• _About this task_
The records below must be copied in full; omit the images.
Data to process START
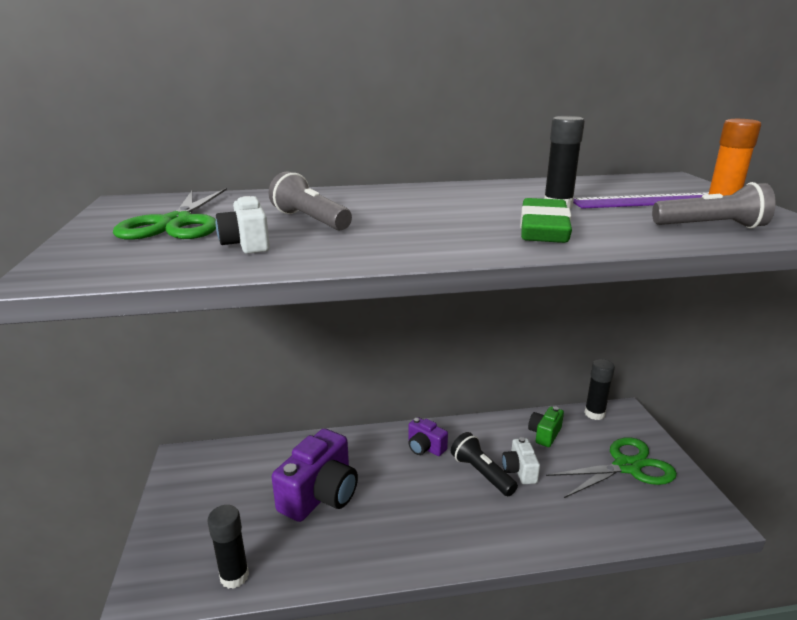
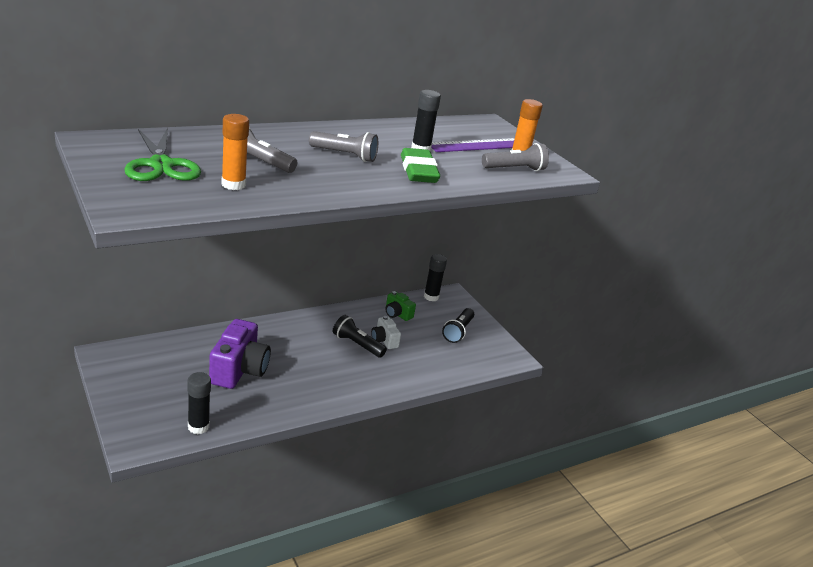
camera: 25 degrees left, 5 degrees up
(246, 244) = (233, 185): white camera -> orange glue stick
(425, 447) = (309, 330): purple camera -> none
(439, 213) = (345, 155): none -> grey flashlight
(544, 434) = (397, 314): green camera -> green camera turned 60 degrees counterclockwise
(627, 467) = (458, 332): green scissors -> black flashlight

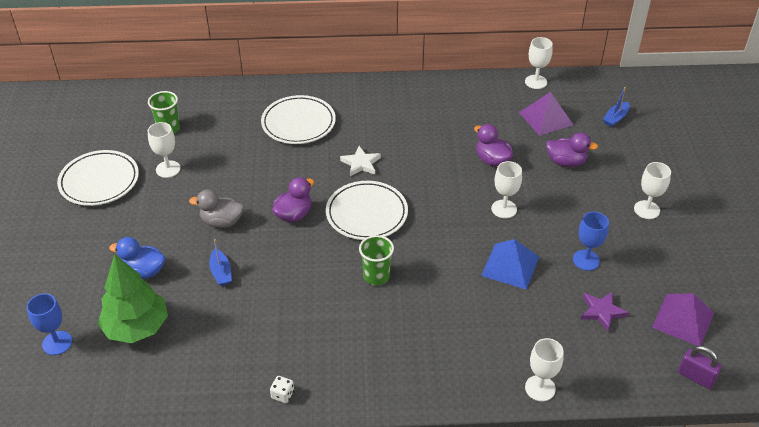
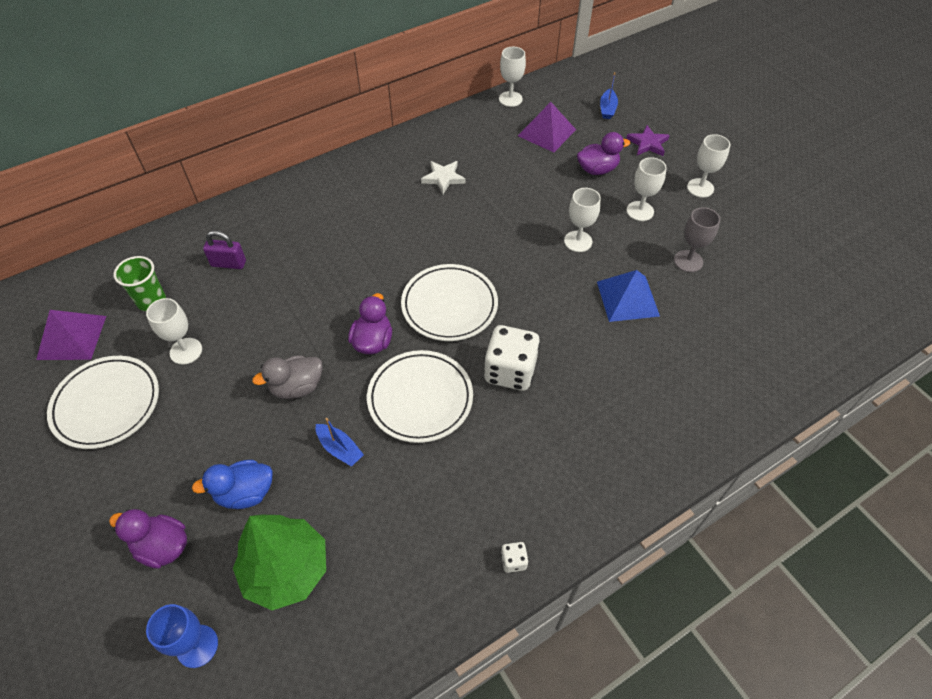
camera: 30 degrees left, 10 degrees up
(298, 123) = (302, 234): white plate -> white plate (420, 398)
(361, 163) = (403, 252): white star -> white star (443, 178)
(376, 276) = (510, 371): green cup -> white dice
(492, 160) = (529, 195): purple duck -> purple duck (162, 546)
(540, 388) = (748, 414): white goblet -> white goblet (640, 211)
(586, 260) = (688, 261): blue goblet -> grey goblet
(602, 311) = (740, 307): purple star -> purple star (647, 143)
(683, 319) = (809, 282): purple pyramid -> purple pyramid (71, 337)
(696, 377) = (861, 333): purple padlock -> purple padlock (228, 263)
Data to process END
• _Response to the task_
camera: 25 degrees left, 5 degrees up
(246, 244) = (233, 185): white camera -> orange glue stick
(425, 447) = (309, 330): purple camera -> none
(439, 213) = (345, 155): none -> grey flashlight
(544, 434) = (397, 314): green camera -> green camera turned 60 degrees counterclockwise
(627, 467) = (458, 332): green scissors -> black flashlight

camera: 30 degrees left, 10 degrees up
(298, 123) = (302, 234): white plate -> white plate (420, 398)
(361, 163) = (403, 252): white star -> white star (443, 178)
(376, 276) = (510, 371): green cup -> white dice
(492, 160) = (529, 195): purple duck -> purple duck (162, 546)
(540, 388) = (748, 414): white goblet -> white goblet (640, 211)
(586, 260) = (688, 261): blue goblet -> grey goblet
(602, 311) = (740, 307): purple star -> purple star (647, 143)
(683, 319) = (809, 282): purple pyramid -> purple pyramid (71, 337)
(696, 377) = (861, 333): purple padlock -> purple padlock (228, 263)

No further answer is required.